WHAT THE EXERCISE ASKS: Word for word, repeat the lines of the records from the one containing "STEPPER pin IN3: D22 -> D35" through the last line, both included.

TASK INPUTS:
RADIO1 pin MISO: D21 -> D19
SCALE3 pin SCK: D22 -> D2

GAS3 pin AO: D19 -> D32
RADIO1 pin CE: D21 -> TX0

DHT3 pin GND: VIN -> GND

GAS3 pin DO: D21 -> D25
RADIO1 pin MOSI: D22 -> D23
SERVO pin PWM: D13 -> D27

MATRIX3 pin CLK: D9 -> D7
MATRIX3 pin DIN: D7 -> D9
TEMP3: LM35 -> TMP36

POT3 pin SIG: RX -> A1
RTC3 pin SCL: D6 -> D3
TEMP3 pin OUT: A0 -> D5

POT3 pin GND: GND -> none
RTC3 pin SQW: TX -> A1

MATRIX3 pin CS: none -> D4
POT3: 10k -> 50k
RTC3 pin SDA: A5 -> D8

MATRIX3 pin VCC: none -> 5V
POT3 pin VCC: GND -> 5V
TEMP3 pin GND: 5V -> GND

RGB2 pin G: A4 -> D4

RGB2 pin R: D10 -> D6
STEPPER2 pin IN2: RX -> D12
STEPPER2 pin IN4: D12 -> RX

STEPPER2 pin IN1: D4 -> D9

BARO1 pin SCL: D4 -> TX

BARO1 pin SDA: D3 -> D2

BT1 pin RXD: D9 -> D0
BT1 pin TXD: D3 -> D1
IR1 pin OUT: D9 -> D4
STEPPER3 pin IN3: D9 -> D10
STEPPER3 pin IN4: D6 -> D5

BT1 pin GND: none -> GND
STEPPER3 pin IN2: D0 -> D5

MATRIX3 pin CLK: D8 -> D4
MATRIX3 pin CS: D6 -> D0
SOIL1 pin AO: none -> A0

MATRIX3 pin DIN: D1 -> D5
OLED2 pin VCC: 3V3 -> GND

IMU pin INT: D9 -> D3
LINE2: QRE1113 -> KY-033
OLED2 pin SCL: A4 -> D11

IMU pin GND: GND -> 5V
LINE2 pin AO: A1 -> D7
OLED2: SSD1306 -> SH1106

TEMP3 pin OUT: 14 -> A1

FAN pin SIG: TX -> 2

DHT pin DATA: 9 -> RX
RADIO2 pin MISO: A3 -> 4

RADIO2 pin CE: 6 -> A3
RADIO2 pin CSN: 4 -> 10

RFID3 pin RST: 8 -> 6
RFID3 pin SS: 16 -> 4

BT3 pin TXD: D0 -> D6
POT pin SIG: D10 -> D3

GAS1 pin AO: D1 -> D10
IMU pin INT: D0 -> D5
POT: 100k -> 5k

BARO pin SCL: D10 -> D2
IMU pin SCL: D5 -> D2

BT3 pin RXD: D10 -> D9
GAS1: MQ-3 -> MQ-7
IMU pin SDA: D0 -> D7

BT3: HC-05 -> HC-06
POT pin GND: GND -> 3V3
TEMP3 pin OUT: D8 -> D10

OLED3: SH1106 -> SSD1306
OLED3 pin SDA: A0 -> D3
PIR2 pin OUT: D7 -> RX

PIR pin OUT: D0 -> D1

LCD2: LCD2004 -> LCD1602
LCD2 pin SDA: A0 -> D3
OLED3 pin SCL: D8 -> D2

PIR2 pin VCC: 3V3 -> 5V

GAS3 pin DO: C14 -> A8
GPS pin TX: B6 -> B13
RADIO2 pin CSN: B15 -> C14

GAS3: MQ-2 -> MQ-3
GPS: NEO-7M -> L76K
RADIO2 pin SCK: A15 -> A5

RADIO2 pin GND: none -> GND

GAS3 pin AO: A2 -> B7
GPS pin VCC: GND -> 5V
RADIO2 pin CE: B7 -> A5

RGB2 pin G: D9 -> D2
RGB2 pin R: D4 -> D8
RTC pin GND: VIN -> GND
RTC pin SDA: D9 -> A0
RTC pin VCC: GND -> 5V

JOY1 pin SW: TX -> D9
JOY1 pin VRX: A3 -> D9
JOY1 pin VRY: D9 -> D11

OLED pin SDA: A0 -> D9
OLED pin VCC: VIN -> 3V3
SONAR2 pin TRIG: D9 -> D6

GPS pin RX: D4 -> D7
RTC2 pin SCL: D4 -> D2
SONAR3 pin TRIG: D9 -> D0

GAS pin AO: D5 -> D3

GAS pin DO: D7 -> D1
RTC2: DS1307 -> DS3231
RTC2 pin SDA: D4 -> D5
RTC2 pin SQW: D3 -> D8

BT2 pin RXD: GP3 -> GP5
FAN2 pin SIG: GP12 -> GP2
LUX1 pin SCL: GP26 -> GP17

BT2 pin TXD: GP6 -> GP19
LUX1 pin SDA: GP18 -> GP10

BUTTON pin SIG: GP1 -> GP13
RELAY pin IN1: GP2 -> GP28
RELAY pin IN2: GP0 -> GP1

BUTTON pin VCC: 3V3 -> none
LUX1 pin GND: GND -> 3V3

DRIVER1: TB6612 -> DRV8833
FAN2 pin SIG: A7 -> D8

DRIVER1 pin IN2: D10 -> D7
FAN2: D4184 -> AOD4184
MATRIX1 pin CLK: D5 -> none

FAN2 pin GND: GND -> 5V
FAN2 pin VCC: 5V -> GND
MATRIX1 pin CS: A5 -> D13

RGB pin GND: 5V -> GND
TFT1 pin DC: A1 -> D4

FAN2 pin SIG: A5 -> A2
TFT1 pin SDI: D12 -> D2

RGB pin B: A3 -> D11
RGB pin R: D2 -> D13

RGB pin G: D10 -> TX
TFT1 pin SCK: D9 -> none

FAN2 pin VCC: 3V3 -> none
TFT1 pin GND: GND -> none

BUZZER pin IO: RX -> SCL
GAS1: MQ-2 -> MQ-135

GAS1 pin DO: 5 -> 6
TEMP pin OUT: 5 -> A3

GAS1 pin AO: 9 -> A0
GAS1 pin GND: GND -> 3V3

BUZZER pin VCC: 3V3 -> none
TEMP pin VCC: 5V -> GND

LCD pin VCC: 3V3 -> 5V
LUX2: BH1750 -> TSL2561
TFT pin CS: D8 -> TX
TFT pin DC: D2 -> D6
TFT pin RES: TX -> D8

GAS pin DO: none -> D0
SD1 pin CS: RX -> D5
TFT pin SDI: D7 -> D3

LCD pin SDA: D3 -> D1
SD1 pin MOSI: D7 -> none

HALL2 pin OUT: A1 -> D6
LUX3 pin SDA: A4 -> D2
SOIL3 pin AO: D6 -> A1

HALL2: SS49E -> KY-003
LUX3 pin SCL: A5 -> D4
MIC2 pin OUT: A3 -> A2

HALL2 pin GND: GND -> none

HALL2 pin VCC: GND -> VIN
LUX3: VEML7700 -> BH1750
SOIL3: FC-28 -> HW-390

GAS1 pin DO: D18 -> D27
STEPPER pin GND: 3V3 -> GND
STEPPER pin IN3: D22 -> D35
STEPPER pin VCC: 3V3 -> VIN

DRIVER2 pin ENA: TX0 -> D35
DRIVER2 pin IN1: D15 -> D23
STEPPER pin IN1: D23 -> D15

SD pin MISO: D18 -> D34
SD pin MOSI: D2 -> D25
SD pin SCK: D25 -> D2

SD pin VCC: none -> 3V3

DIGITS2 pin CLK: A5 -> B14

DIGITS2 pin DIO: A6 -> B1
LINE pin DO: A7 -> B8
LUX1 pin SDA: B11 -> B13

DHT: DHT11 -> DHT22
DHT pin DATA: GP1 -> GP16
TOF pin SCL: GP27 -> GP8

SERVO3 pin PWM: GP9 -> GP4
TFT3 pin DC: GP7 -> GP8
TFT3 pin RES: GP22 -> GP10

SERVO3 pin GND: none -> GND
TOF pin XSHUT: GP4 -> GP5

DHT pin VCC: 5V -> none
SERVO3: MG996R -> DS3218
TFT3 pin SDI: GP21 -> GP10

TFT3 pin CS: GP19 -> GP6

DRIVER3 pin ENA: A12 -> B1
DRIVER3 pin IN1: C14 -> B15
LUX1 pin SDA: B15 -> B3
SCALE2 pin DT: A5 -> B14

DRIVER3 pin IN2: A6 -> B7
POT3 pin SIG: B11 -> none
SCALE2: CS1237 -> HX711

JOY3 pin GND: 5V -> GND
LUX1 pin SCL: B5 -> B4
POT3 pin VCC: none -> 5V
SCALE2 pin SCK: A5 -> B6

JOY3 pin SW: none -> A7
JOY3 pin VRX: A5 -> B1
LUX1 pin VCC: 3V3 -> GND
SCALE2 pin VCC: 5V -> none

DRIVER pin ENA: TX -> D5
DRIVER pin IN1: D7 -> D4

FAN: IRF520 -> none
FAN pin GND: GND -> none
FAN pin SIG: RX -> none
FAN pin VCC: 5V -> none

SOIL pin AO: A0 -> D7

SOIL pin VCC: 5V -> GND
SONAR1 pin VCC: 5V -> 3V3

ANSWER FOR THIS EXERCISE:
STEPPER pin IN3: D22 -> D35
STEPPER pin VCC: 3V3 -> VIN

DRIVER2 pin ENA: TX0 -> D35
DRIVER2 pin IN1: D15 -> D23
STEPPER pin IN1: D23 -> D15

SD pin MISO: D18 -> D34
SD pin MOSI: D2 -> D25
SD pin SCK: D25 -> D2

SD pin VCC: none -> 3V3

DIGITS2 pin CLK: A5 -> B14

DIGITS2 pin DIO: A6 -> B1
LINE pin DO: A7 -> B8
LUX1 pin SDA: B11 -> B13

DHT: DHT11 -> DHT22
DHT pin DATA: GP1 -> GP16
TOF pin SCL: GP27 -> GP8

SERVO3 pin PWM: GP9 -> GP4
TFT3 pin DC: GP7 -> GP8
TFT3 pin RES: GP22 -> GP10

SERVO3 pin GND: none -> GND
TOF pin XSHUT: GP4 -> GP5

DHT pin VCC: 5V -> none
SERVO3: MG996R -> DS3218
TFT3 pin SDI: GP21 -> GP10

TFT3 pin CS: GP19 -> GP6

DRIVER3 pin ENA: A12 -> B1
DRIVER3 pin IN1: C14 -> B15
LUX1 pin SDA: B15 -> B3
SCALE2 pin DT: A5 -> B14

DRIVER3 pin IN2: A6 -> B7
POT3 pin SIG: B11 -> none
SCALE2: CS1237 -> HX711

JOY3 pin GND: 5V -> GND
LUX1 pin SCL: B5 -> B4
POT3 pin VCC: none -> 5V
SCALE2 pin SCK: A5 -> B6

JOY3 pin SW: none -> A7
JOY3 pin VRX: A5 -> B1
LUX1 pin VCC: 3V3 -> GND
SCALE2 pin VCC: 5V -> none

DRIVER pin ENA: TX -> D5
DRIVER pin IN1: D7 -> D4

FAN: IRF520 -> none
FAN pin GND: GND -> none
FAN pin SIG: RX -> none
FAN pin VCC: 5V -> none

SOIL pin AO: A0 -> D7

SOIL pin VCC: 5V -> GND
SONAR1 pin VCC: 5V -> 3V3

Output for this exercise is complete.